■ **Dataset content**:
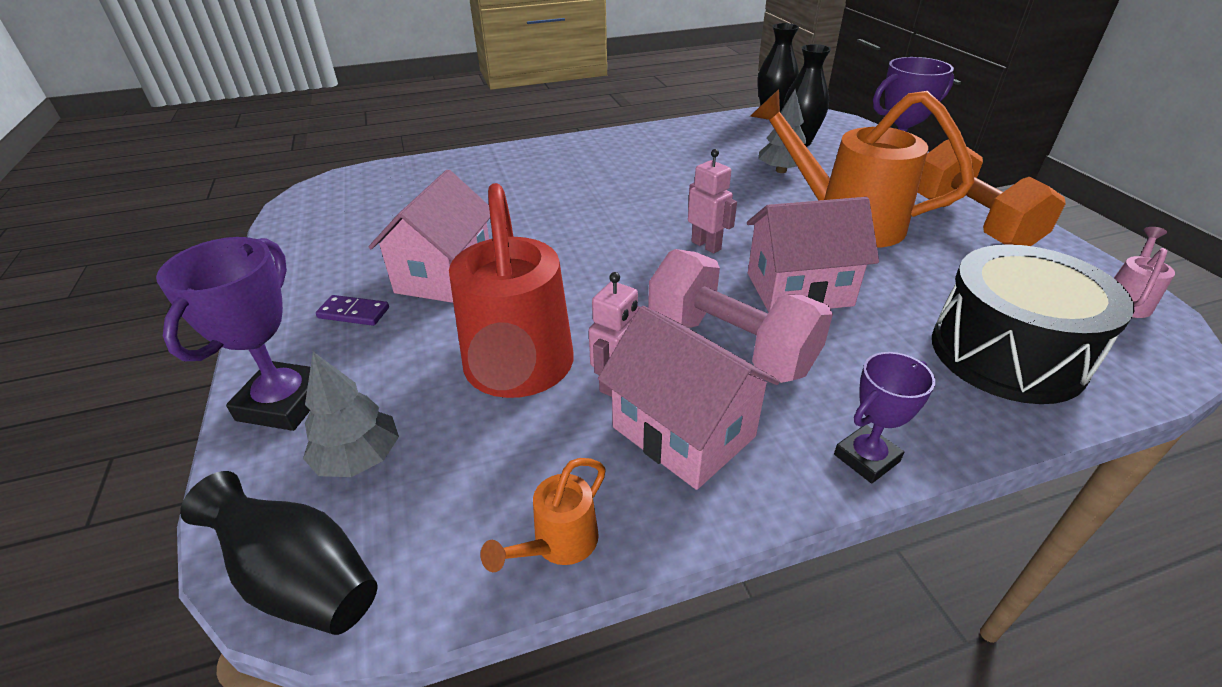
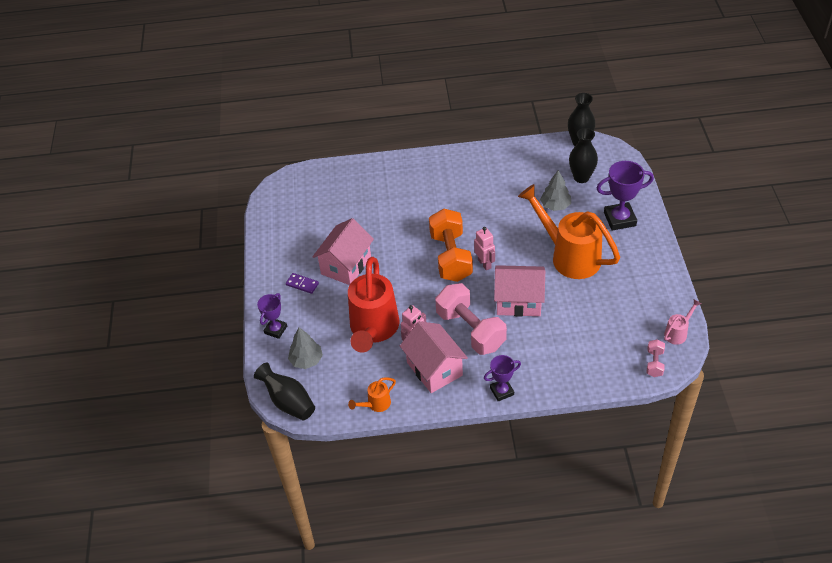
camera: 15 degrees right, 10 degrees up
(284, 402) = (275, 330): purple trophy -> purple trophy, size x0.63
(971, 223) = (639, 268): orange dumbbell -> orange dumbbell (451, 257)
(1007, 353) = (594, 353): black drum -> none
(1138, 354) = (654, 363): none -> pink dumbbell

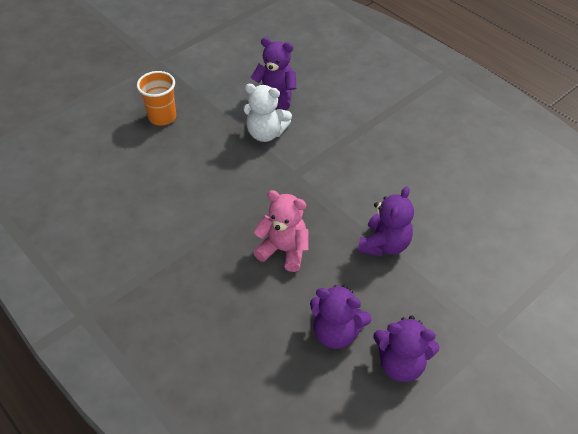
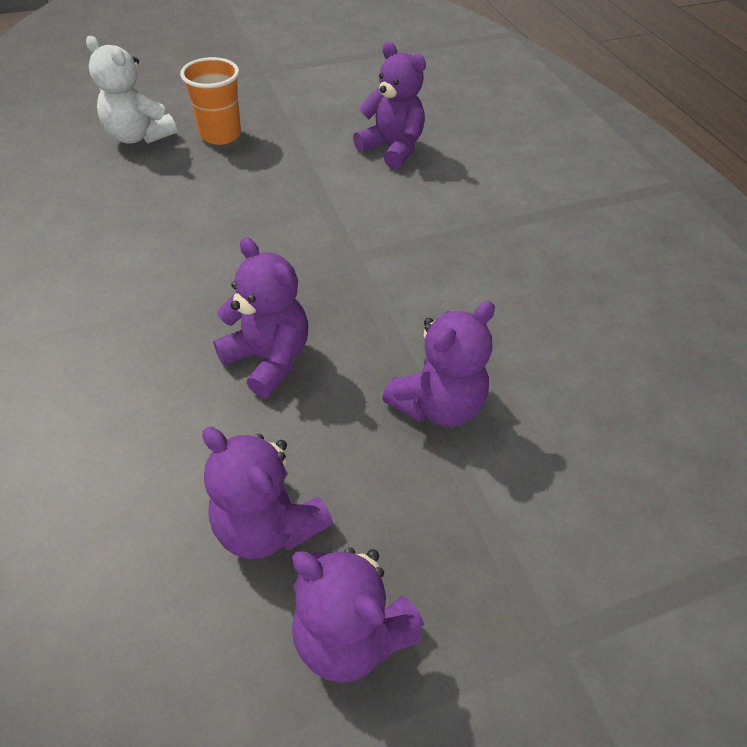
camera: 20 degrees right, 0 degrees up
(266, 133) = (347, 191): white teddy bear -> white teddy bear (139, 136)
(284, 250) = (268, 359): pink teddy bear -> purple teddy bear

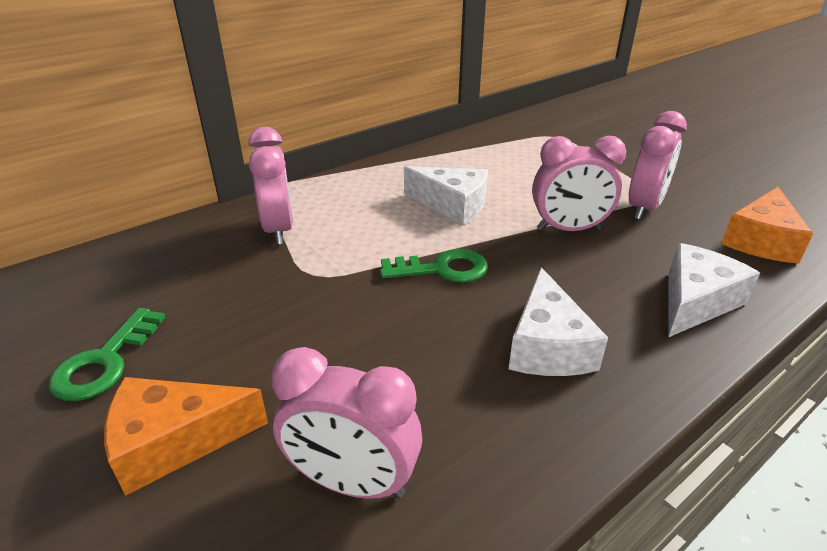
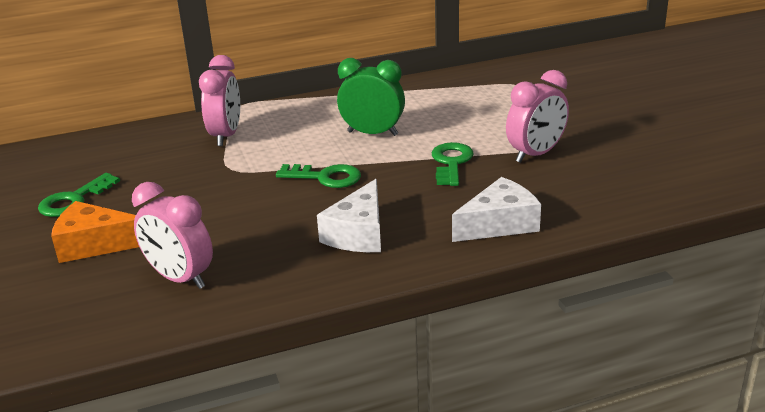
camera: 20 degrees right, 5 degrees down
(452, 205) = (372, 133): white cheese -> green clock
(568, 229) = (451, 163): pink clock -> green key
(761, 240) = (611, 191): orange cheese -> none

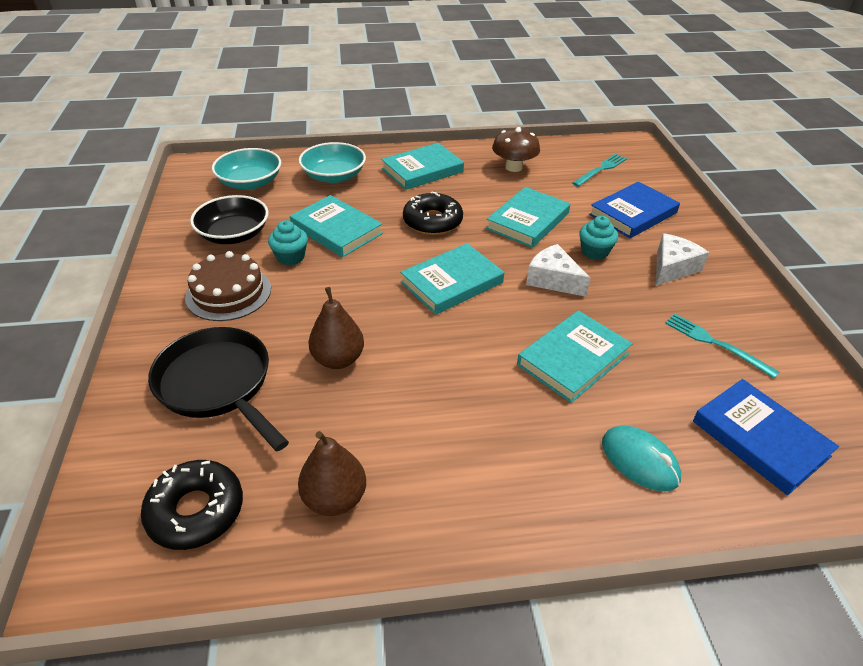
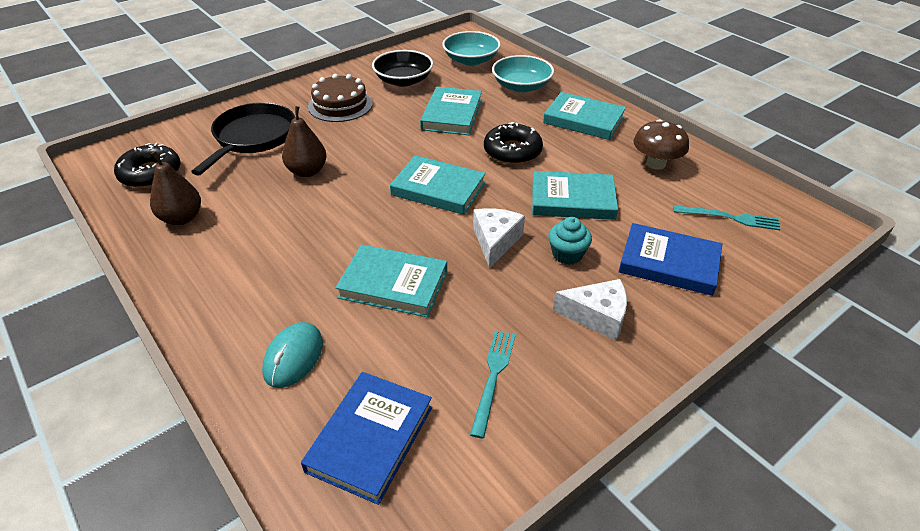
camera: 60 degrees right, 0 degrees up
(291, 257) = (400, 110): turquoise cupcake -> none

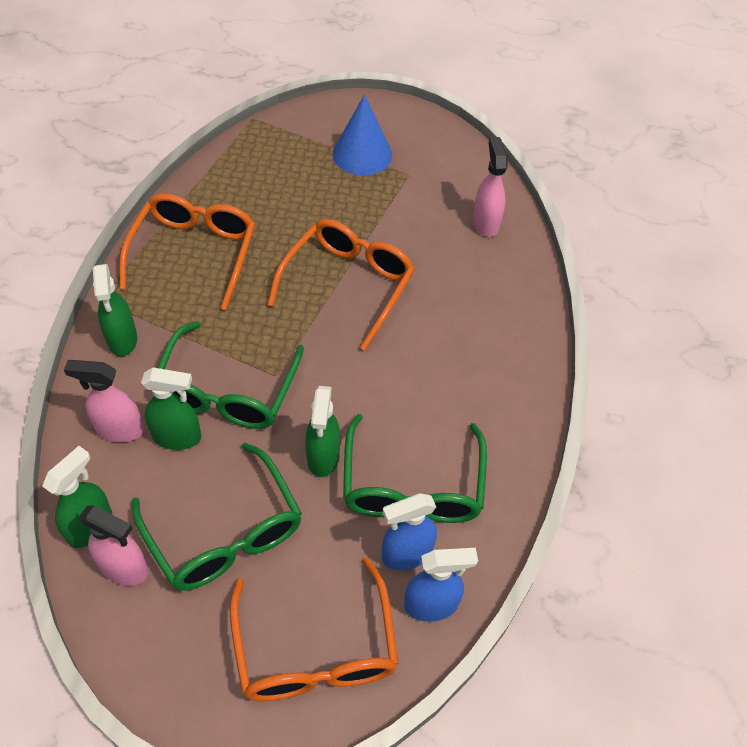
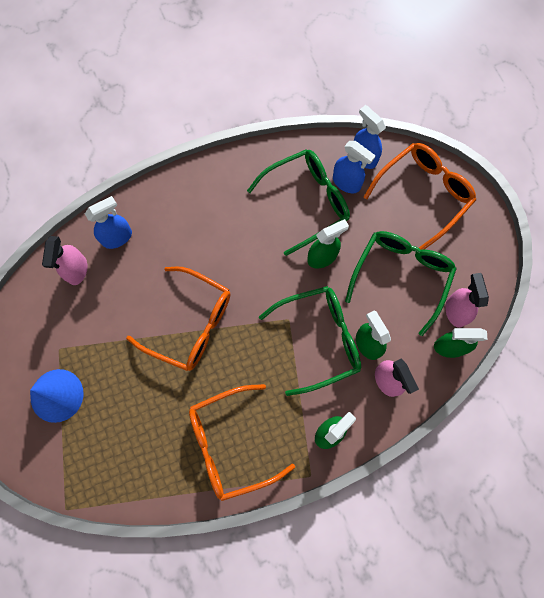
camera: 120 degrees left, 20 degrees up
(348, 285) = (190, 323): orange glasses -> orange glasses turned 150 degrees counterclockwise
(485, 223) = (77, 270): pink spray bottle -> pink spray bottle turned 45 degrees counterclockwise
(501, 272) = (117, 237): none -> blue spray bottle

■ **Assignment**: Copy exactly the lines of the entries above from the one containing "(1138, 354) = (654, 363): none" through the one containing "(452, 205) = (372, 133): white". Both end lines count; pictures do not.

■ **Answer to the exercise**:
(1138, 354) = (654, 363): none -> pink dumbbell

camera: 20 degrees right, 0 degrees up
(266, 133) = (347, 191): white teddy bear -> white teddy bear (139, 136)
(284, 250) = (268, 359): pink teddy bear -> purple teddy bear

camera: 20 degrees right, 5 degrees down
(452, 205) = (372, 133): white cheese -> green clock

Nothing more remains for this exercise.